§ **Required action**
Each line from the one that holds "none -> purple 1x1 brick [1402,282,1455,353]" to the end of the records is to be retyped exactly. Pictures are not part of the copy.

===== Dataset records

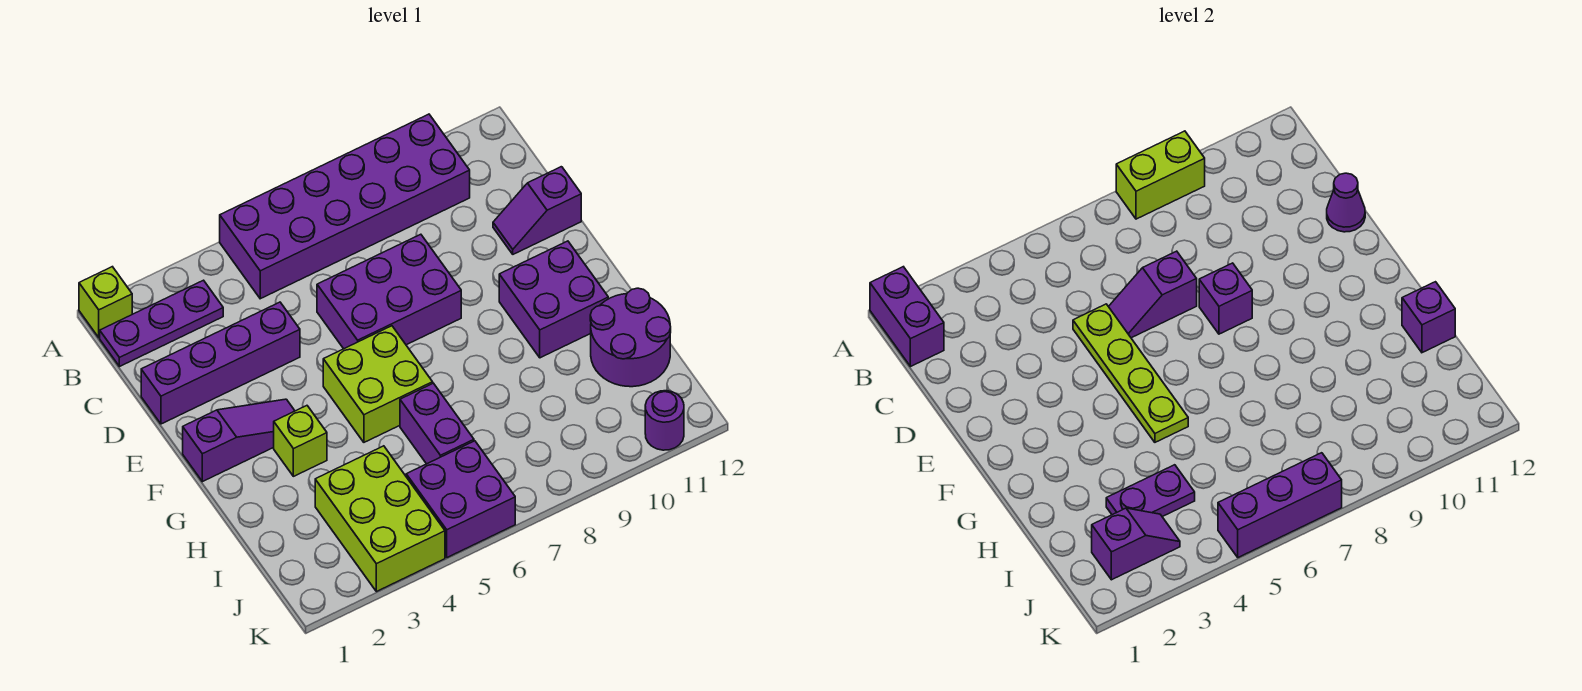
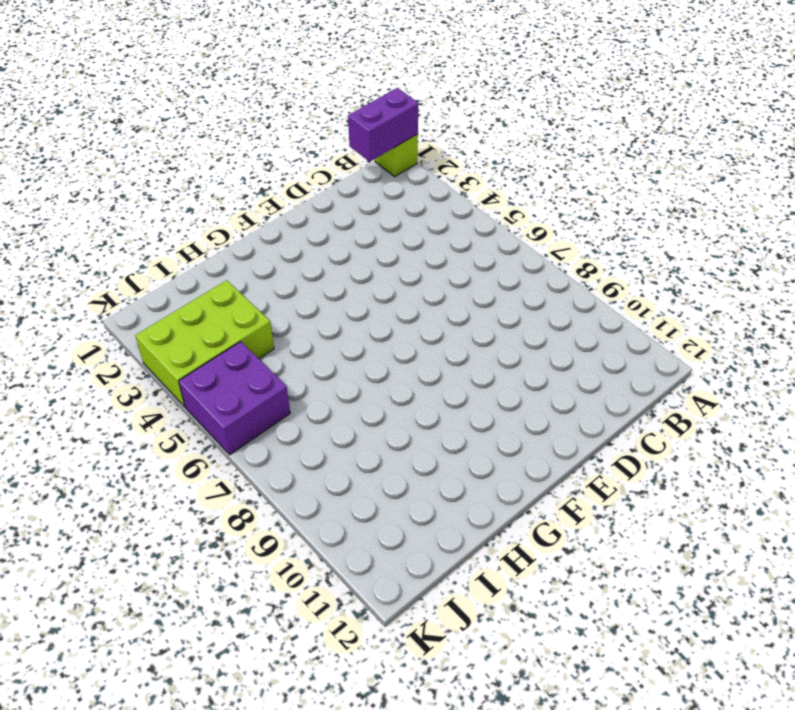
none -> purple 2x6 brick [220,114,470,299]
none -> purple 1x3 plate [100,280,223,367]
none -> purple 1x4 brick [141,302,300,424]

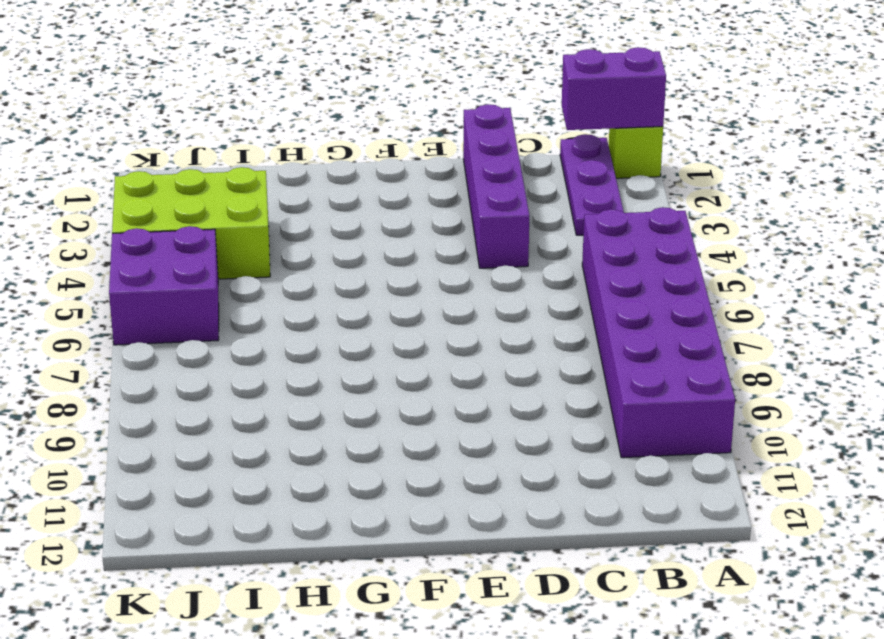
none -> purple 2x3 brick [317,234,461,349]
none -> purple 1x2 slope [493,167,581,254]
none -> purple 1x3 slope [183,399,295,482]

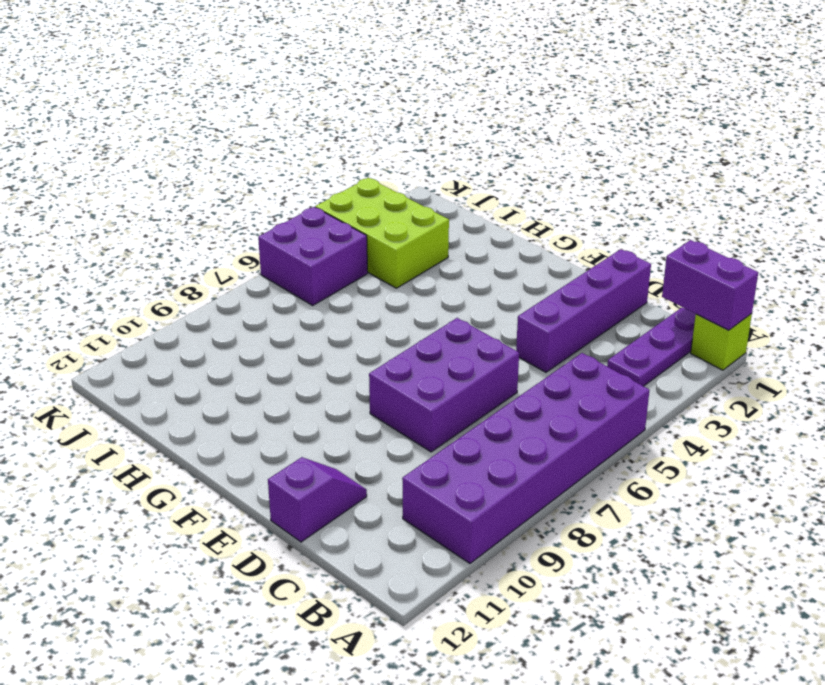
none -> purple 1x3 slope [183,399,295,482]
none -> lime 2x2 brick [323,326,433,442]
none -> purple 2x2 brick [499,241,608,358]

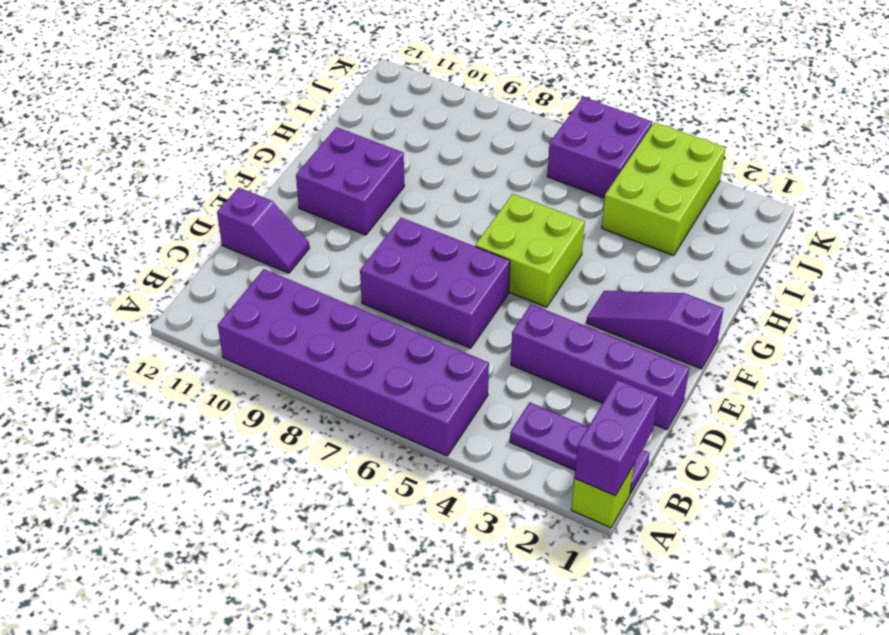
none -> lime 1x1 brick [274,406,327,476]
none -> purple 1x2 brick [400,383,474,464]
none -> purple 2x2 round brick [590,288,671,387]

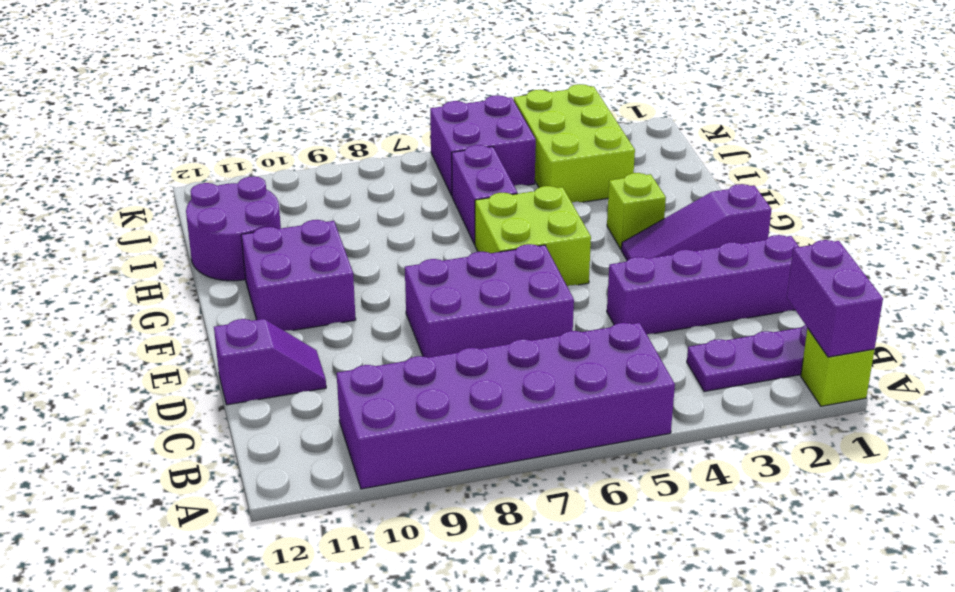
none -> purple 1x1 round brick [645,391,684,450]
none -> lime 1x2 brick [1116,131,1205,219]
none -> lime 1x4 plate [1073,304,1188,442]

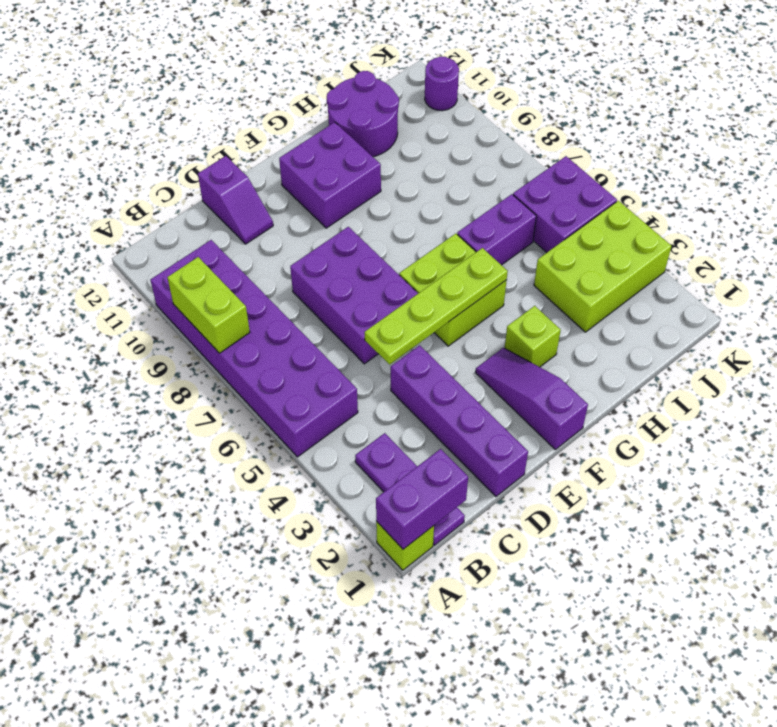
none -> purple 1x2 slope [1109,251,1197,338]
none -> purple 1x1 cone [1327,173,1365,232]
none -> purple 1x1 brick [1199,263,1252,334]

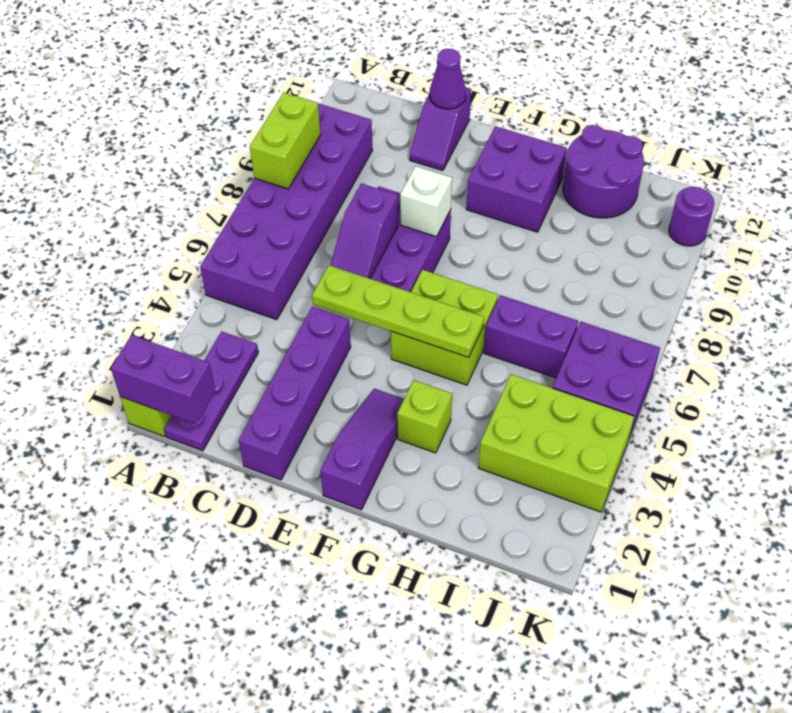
white 1x1 brick [400,166,452,237] -> purple 1x1 brick [1199,263,1252,334]
none -> purple 1x1 brick [1402,282,1455,353]
none -> purple 1x2 plate [1106,465,1195,517]
none -> purple 1x2 slope [1092,508,1180,580]

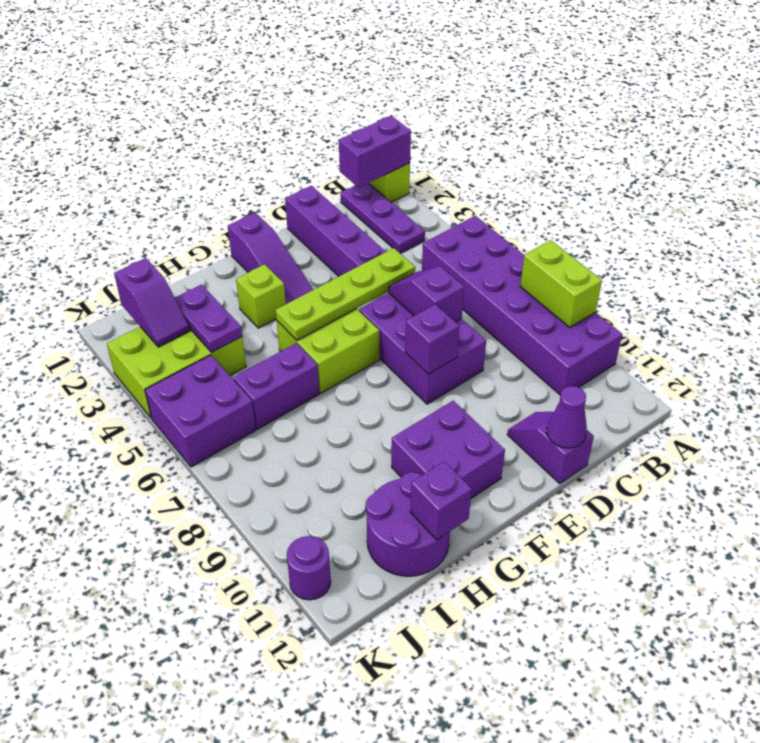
none -> purple 1x3 brick [1218,453,1342,557]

==========

§ **The completed task**
none -> purple 1x1 brick [1402,282,1455,353]
none -> purple 1x2 plate [1106,465,1195,517]
none -> purple 1x2 slope [1092,508,1180,580]

none -> purple 1x3 brick [1218,453,1342,557]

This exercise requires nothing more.